TASK REQUIREMENTS >> From the line containing "C112: none -> 82pF (GND, N014)" to the last line of the records below, repeat every line exactly and add nothing else.

Start of EXTRACTED MATERIAL

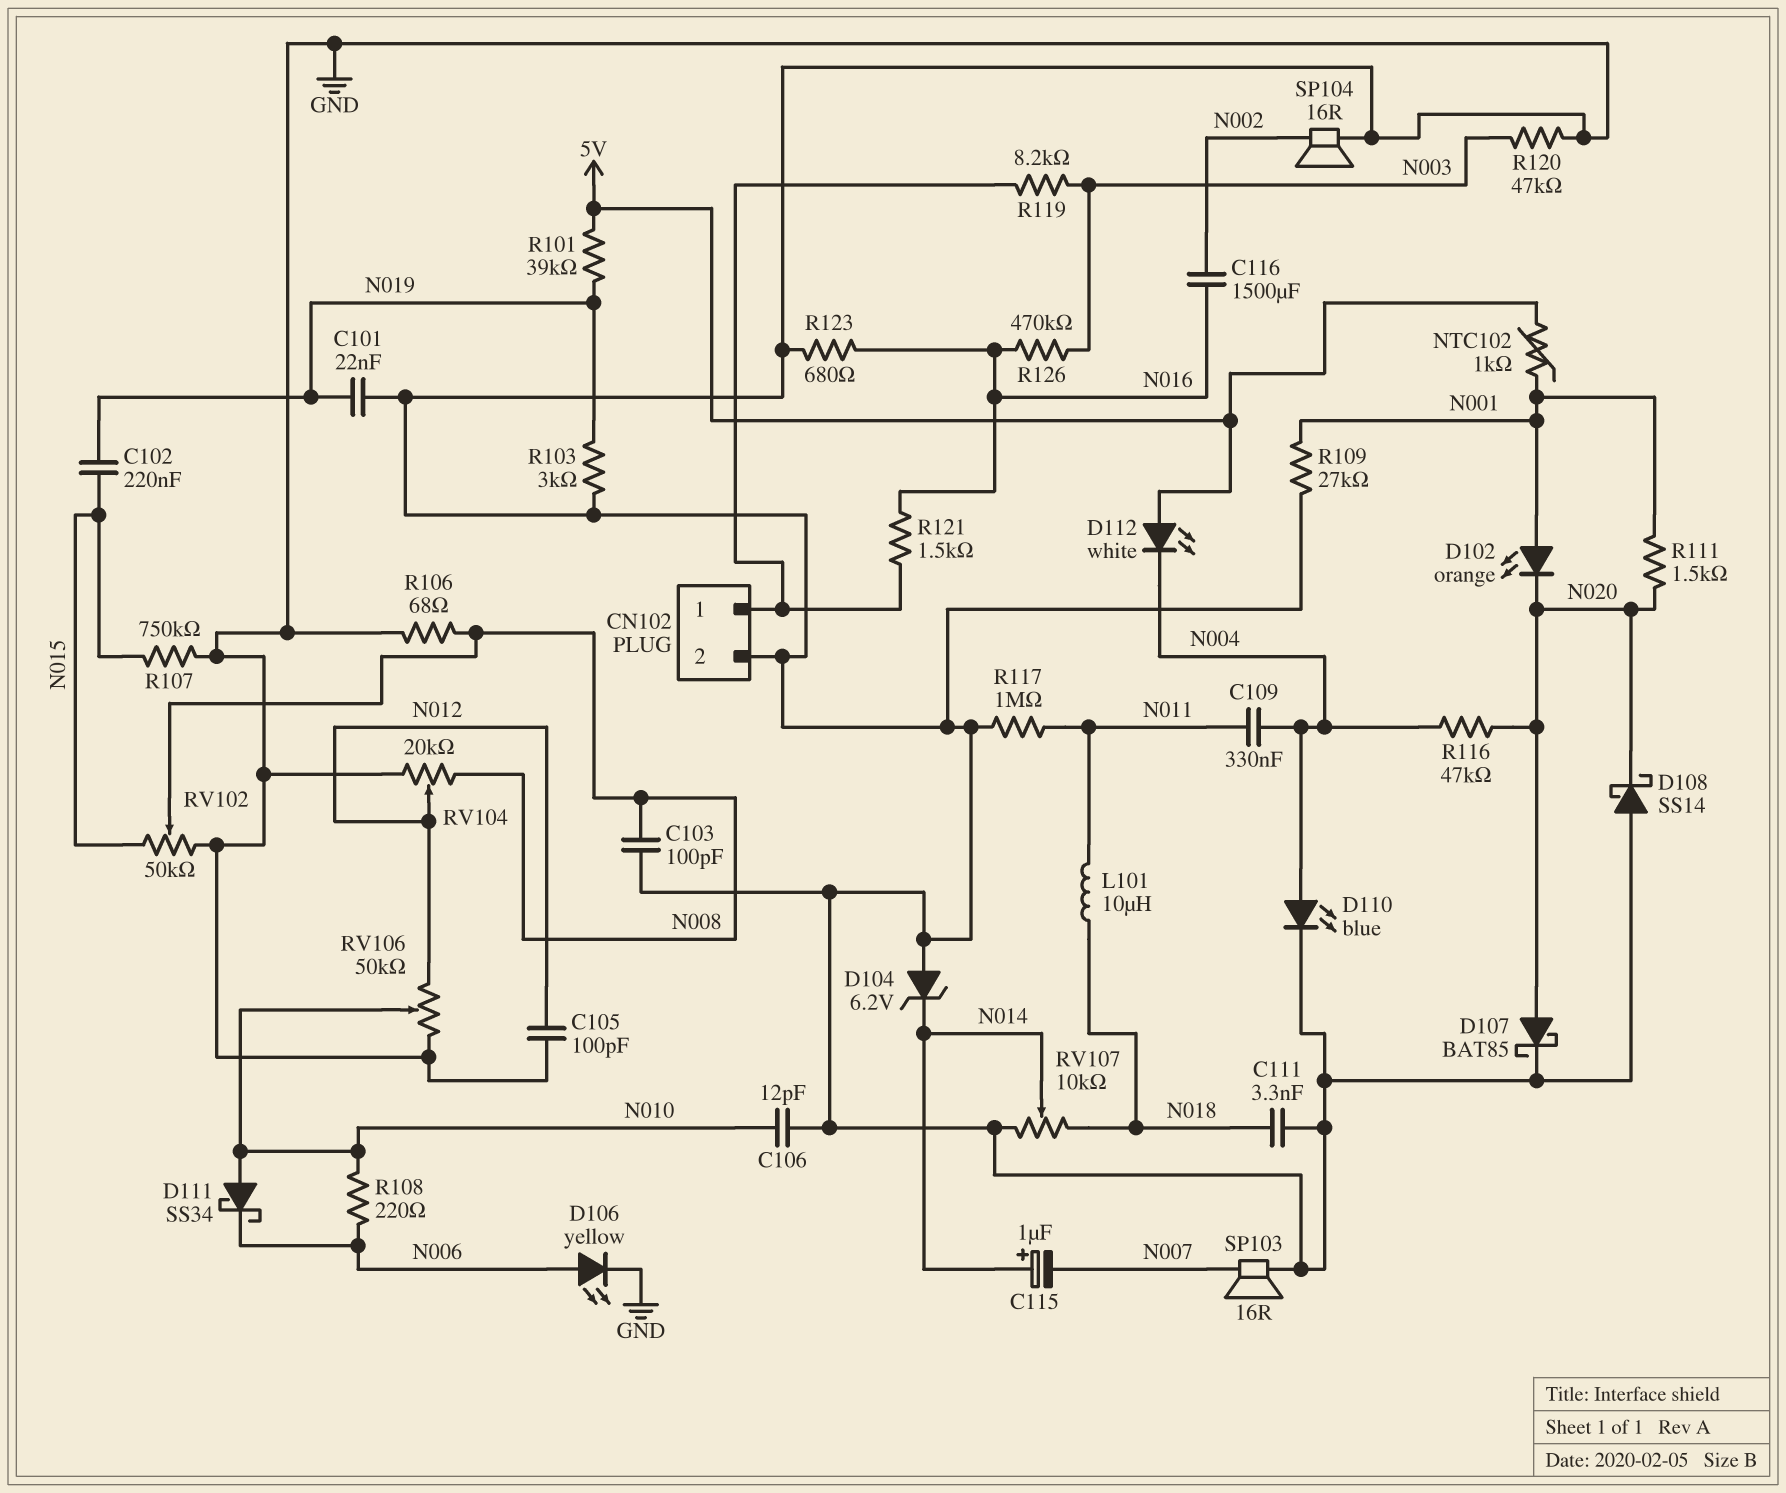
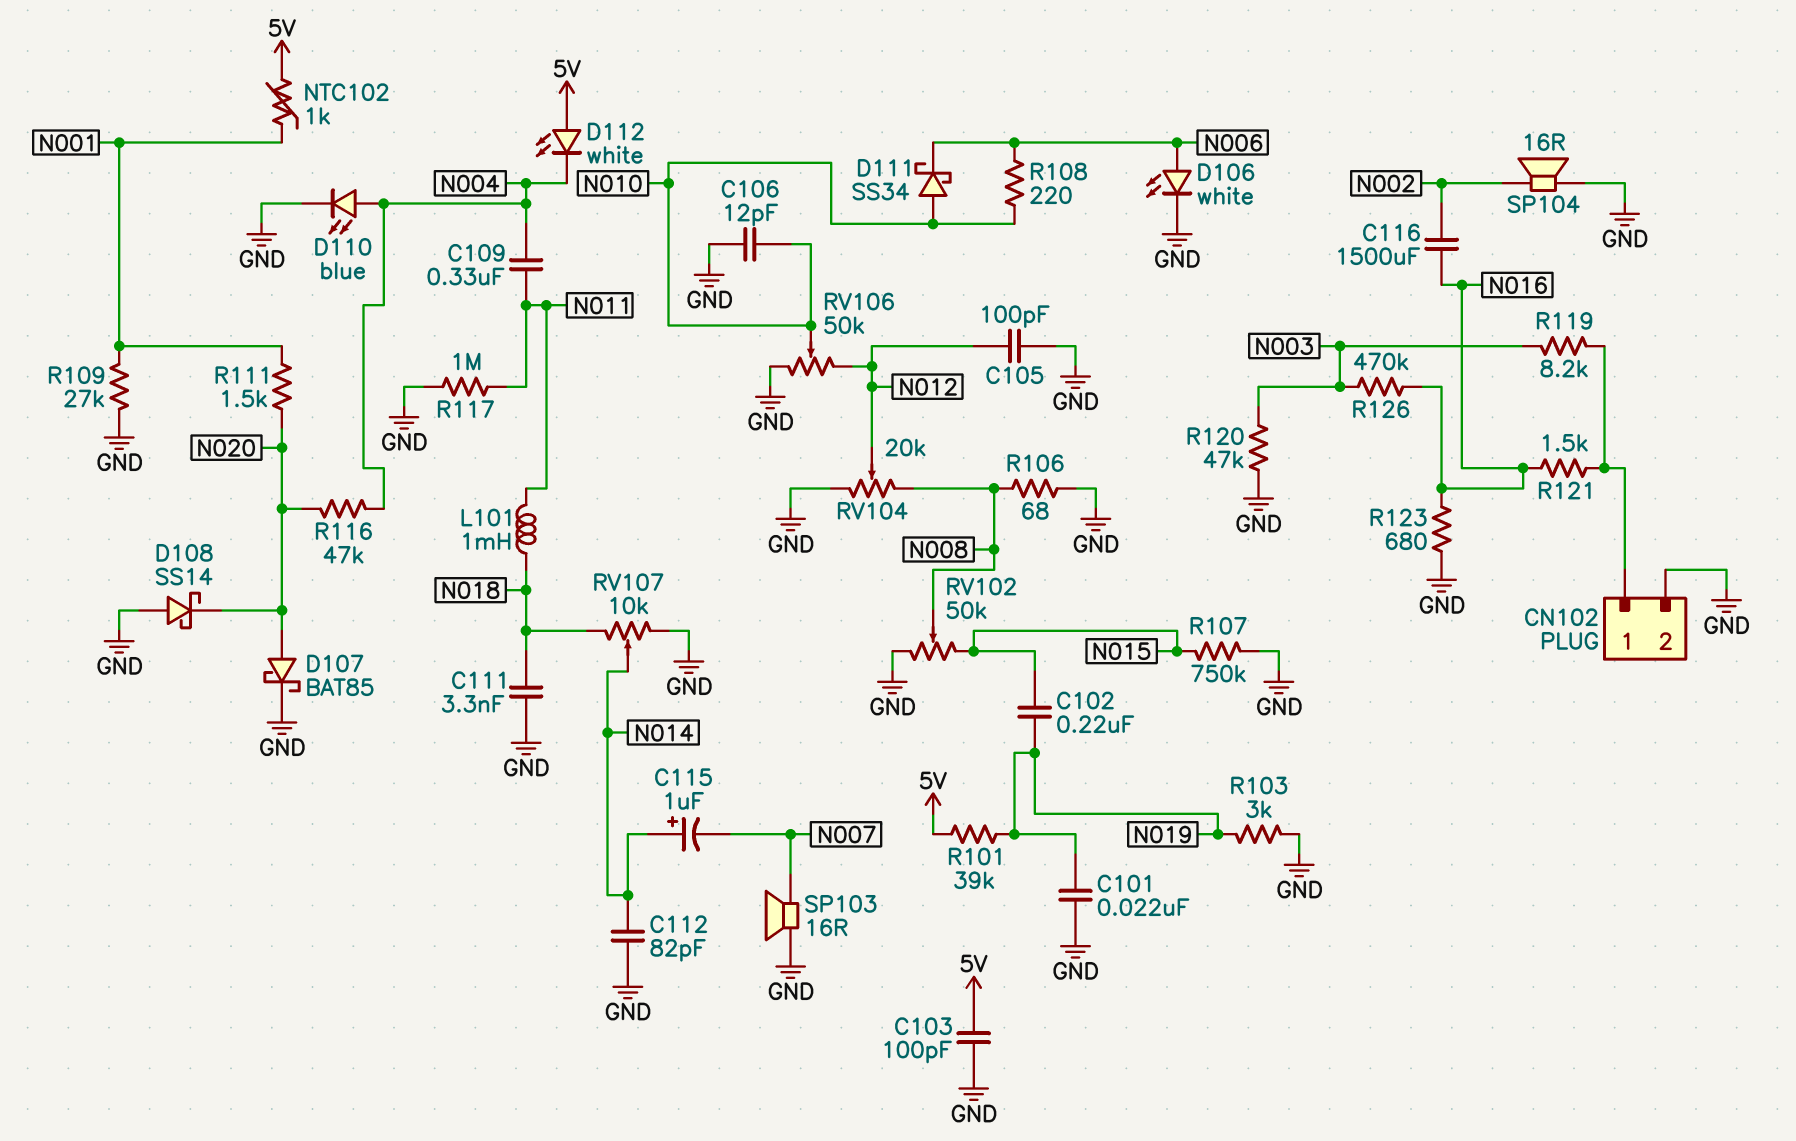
C103: 100pF (GND, N008) -> 100pF (5V, GND)
C112: none -> 82pF (GND, N014)
D102: LED orange (A N001, K N020) -> none
D104: zener 6.2V (A GND, K N014) -> none
D106: LED yellow (A N006, K GND) -> LED white (A N006, K GND)
L101: 10uH (N011, N018) -> 1mH (N011, N018)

End of EXTRACTED MATERIAL

EXERCISE RESULT >>
C112: none -> 82pF (GND, N014)
D102: LED orange (A N001, K N020) -> none
D104: zener 6.2V (A GND, K N014) -> none
D106: LED yellow (A N006, K GND) -> LED white (A N006, K GND)
L101: 10uH (N011, N018) -> 1mH (N011, N018)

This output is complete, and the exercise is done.